◆ **Data to use**
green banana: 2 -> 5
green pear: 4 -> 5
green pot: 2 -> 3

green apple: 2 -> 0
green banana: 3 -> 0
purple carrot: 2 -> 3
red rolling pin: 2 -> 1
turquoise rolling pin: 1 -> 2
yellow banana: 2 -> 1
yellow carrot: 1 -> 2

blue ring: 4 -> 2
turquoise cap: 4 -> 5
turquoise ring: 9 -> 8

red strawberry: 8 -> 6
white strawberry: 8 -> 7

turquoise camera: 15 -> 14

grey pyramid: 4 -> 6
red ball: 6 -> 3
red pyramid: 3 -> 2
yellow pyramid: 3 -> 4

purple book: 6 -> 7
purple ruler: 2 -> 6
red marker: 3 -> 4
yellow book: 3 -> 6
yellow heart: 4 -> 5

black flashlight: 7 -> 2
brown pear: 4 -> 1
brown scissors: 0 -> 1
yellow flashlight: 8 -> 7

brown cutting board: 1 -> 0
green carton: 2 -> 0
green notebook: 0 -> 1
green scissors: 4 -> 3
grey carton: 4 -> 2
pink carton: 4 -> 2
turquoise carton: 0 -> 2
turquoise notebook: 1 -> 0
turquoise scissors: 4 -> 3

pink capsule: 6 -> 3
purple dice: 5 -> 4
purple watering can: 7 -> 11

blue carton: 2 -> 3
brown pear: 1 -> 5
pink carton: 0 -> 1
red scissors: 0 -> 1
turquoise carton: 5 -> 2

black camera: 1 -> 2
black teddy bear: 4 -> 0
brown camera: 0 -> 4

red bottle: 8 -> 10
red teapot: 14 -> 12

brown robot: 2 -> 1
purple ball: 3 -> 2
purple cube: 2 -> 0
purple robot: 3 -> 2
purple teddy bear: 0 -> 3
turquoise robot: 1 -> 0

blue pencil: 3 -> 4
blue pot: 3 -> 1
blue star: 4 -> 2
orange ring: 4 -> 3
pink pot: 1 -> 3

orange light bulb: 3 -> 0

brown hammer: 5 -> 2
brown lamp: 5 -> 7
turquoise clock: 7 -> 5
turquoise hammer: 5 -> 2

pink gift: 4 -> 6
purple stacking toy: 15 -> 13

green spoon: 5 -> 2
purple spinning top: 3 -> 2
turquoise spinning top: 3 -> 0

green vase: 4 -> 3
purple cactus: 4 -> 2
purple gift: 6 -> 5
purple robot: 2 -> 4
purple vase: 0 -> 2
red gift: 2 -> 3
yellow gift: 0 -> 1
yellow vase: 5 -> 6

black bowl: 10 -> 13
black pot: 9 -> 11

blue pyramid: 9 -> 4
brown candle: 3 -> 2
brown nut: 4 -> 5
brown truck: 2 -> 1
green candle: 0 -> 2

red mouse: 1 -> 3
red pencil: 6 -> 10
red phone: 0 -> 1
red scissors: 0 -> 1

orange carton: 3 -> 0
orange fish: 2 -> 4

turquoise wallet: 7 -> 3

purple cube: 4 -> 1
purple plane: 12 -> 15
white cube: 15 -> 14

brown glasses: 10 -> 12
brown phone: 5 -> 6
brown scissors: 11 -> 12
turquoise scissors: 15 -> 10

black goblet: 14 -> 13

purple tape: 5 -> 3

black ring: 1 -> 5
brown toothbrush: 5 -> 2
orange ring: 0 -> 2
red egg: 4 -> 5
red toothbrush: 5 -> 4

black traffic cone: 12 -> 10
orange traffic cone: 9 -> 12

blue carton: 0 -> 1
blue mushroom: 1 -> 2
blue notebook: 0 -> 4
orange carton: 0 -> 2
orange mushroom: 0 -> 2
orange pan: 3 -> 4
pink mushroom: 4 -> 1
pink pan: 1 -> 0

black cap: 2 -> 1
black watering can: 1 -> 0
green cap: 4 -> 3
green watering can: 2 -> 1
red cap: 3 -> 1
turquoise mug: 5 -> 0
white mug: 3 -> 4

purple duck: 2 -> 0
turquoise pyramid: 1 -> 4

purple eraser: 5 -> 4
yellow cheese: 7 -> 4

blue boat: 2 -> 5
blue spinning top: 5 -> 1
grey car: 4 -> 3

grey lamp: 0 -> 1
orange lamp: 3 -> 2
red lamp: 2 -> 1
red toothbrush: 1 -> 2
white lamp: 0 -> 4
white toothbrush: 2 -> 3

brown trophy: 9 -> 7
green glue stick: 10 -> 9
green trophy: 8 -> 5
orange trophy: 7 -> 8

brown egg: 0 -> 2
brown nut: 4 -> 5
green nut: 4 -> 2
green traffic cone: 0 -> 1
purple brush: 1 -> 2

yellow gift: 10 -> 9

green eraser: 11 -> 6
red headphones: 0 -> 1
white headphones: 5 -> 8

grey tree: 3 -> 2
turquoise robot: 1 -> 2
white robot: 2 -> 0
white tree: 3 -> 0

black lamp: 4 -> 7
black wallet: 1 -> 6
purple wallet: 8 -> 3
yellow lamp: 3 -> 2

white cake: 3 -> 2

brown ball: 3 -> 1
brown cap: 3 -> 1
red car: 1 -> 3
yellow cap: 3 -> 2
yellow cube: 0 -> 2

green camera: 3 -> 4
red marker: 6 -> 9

◆ **Work to complete**
Would you please repeat exactly the lines above, starting at the line with "green banana: 3 -> 0" and stopping at the line with "purple book: 6 -> 7", both included?

◆ **Task output**
green banana: 3 -> 0
purple carrot: 2 -> 3
red rolling pin: 2 -> 1
turquoise rolling pin: 1 -> 2
yellow banana: 2 -> 1
yellow carrot: 1 -> 2

blue ring: 4 -> 2
turquoise cap: 4 -> 5
turquoise ring: 9 -> 8

red strawberry: 8 -> 6
white strawberry: 8 -> 7

turquoise camera: 15 -> 14

grey pyramid: 4 -> 6
red ball: 6 -> 3
red pyramid: 3 -> 2
yellow pyramid: 3 -> 4

purple book: 6 -> 7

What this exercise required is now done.